ENTRIES PROVIDED -
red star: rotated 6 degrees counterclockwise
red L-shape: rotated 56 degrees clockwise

==

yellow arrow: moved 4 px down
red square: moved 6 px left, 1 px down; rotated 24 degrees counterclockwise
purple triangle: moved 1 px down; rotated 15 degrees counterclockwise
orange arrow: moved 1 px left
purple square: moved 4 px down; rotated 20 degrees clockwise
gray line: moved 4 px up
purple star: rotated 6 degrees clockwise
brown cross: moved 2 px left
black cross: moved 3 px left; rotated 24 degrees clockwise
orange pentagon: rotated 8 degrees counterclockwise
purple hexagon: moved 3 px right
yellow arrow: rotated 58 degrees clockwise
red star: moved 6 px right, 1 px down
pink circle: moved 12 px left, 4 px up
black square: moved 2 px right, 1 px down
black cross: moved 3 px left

==

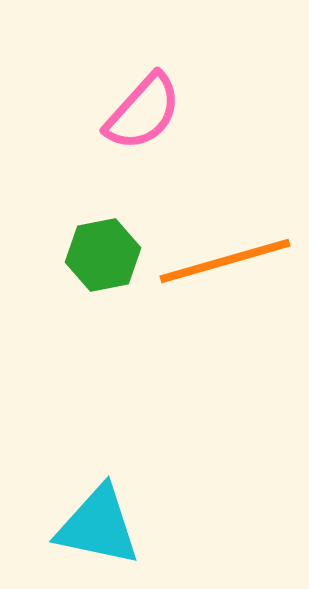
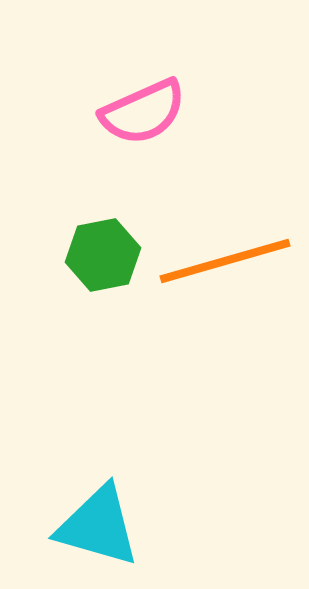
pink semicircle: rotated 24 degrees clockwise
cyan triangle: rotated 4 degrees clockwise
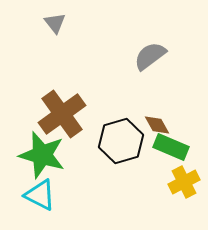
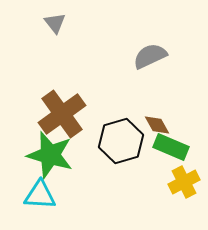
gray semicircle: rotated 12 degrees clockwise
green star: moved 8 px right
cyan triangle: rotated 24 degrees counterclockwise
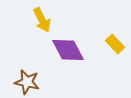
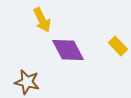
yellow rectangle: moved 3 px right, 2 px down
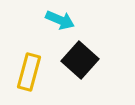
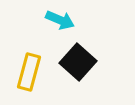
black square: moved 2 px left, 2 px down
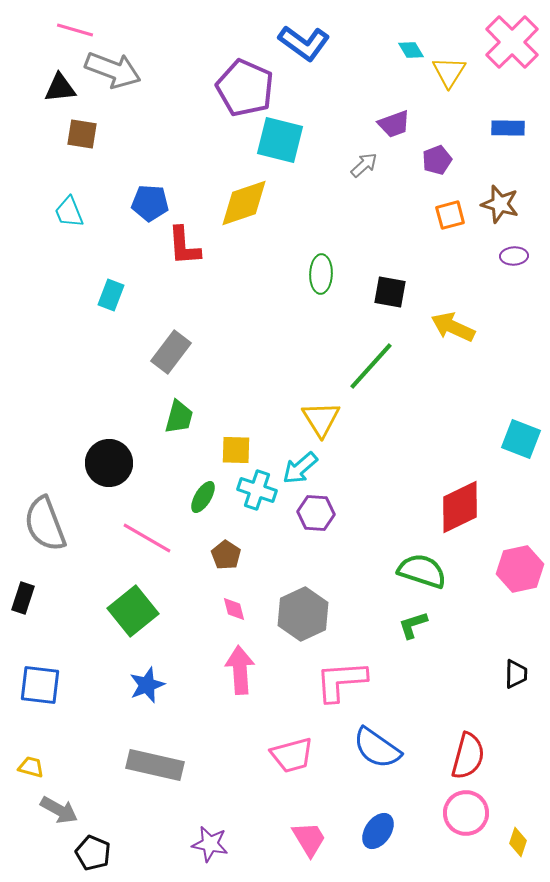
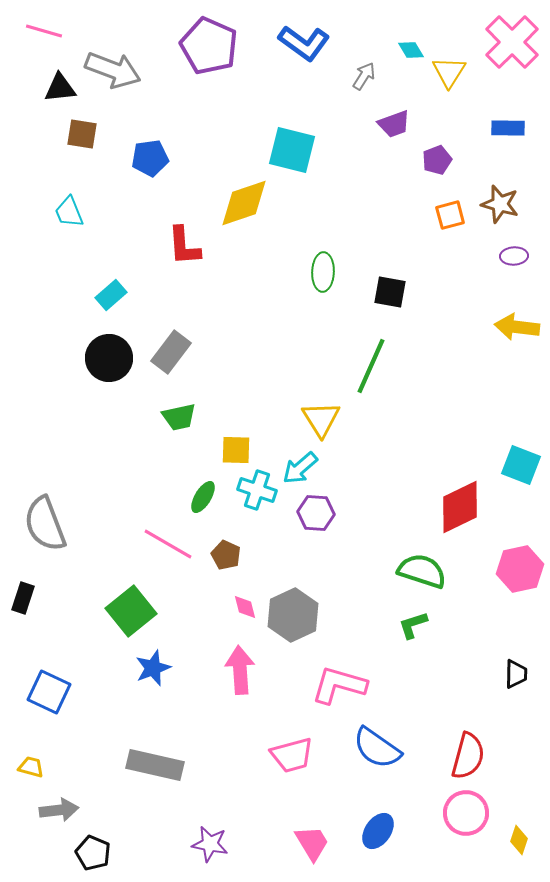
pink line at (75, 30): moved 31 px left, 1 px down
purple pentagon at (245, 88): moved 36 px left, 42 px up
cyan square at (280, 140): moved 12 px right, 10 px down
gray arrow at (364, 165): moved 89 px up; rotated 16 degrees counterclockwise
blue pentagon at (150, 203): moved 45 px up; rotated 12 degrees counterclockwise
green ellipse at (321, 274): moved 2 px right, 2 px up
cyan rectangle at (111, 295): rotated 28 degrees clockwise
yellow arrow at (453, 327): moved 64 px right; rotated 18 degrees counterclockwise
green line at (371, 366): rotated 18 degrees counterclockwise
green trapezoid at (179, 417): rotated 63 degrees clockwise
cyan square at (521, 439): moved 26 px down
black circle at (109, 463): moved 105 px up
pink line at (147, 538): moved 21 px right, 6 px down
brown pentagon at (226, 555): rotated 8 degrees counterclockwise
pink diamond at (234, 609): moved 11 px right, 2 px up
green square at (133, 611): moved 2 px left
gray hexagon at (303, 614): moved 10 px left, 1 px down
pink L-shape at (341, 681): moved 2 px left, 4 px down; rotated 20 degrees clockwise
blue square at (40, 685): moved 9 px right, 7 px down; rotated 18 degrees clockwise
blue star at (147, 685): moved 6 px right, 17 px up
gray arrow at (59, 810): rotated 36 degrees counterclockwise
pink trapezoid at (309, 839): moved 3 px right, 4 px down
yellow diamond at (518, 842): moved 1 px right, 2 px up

EXERCISE DIRECTIONS -
Among the entries above, copy exactly only the lines starting with the one containing "red star: rotated 6 degrees counterclockwise" and going through the one containing "red L-shape: rotated 56 degrees clockwise", both ends included.

RESULT OF THIS TASK -
red star: rotated 6 degrees counterclockwise
red L-shape: rotated 56 degrees clockwise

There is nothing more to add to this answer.